▶ WHAT IS REQUIRED: Identify every line in the records below that contains the word "hammer", and copy each of those lines.
· · · · · · ·
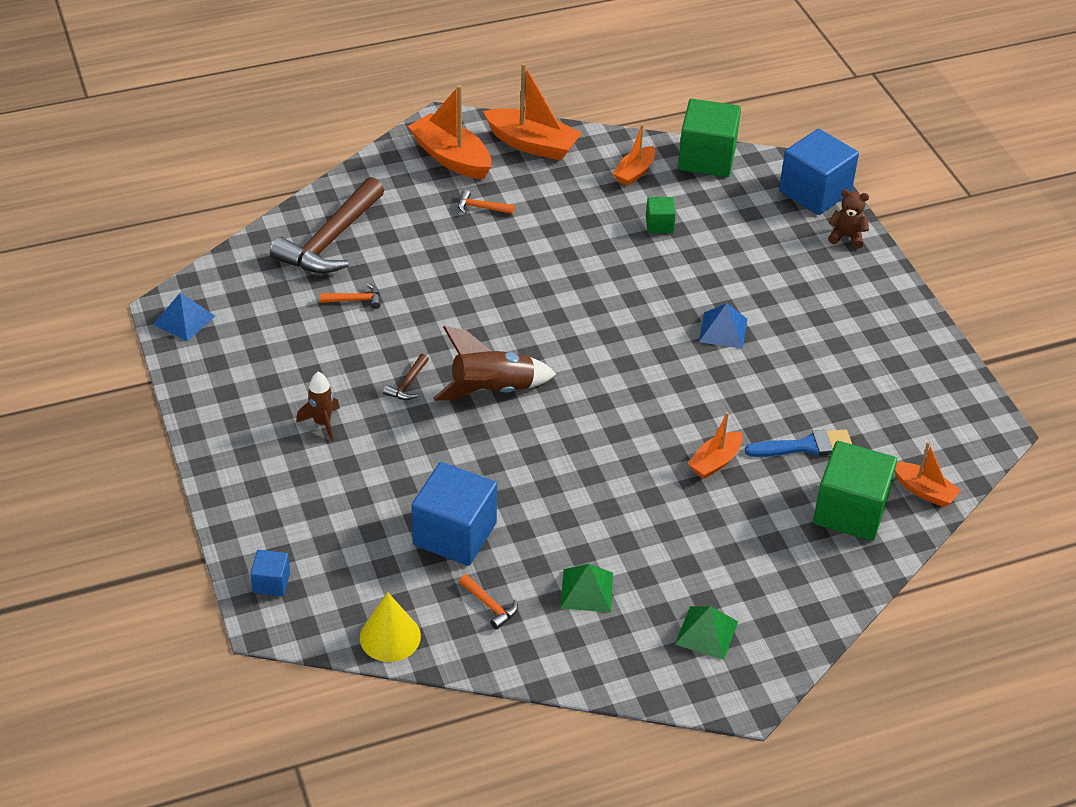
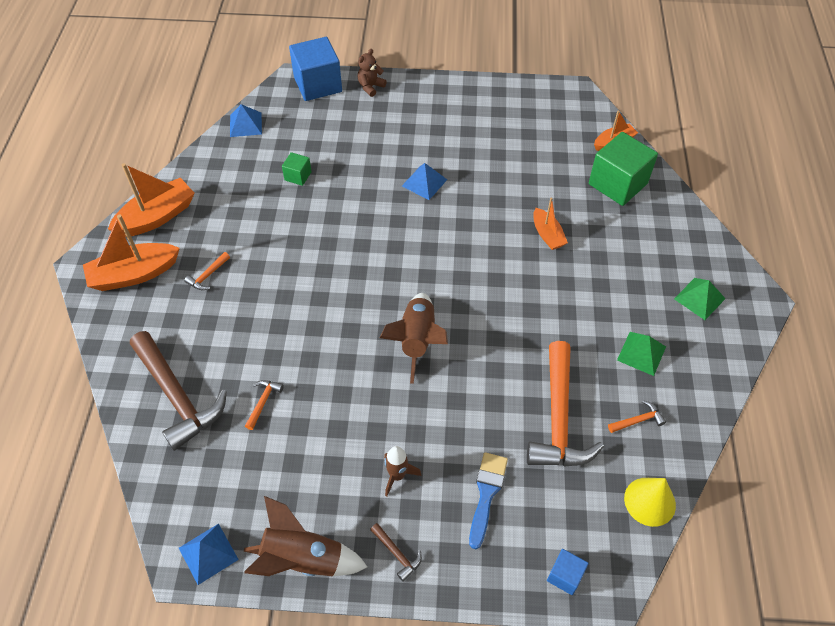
camera: 65 degrees left, 10 degrees up
(205, 384) = (303, 559): none -> brown rocket
(407, 384) = (382, 396): brown hammer -> brown hammer (397, 554)
(455, 534) = (558, 419): blue cube -> orange hammer
(634, 172) = (232, 169): orange boat -> none
(707, 158) = (245, 124): green cube -> blue pyramid
(805, 446) = (552, 183): blue brush -> blue brush (486, 494)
· · · · · · ·
▶ TASK RESPONSE:
(407, 384) = (382, 396): brown hammer -> brown hammer (397, 554)
(455, 534) = (558, 419): blue cube -> orange hammer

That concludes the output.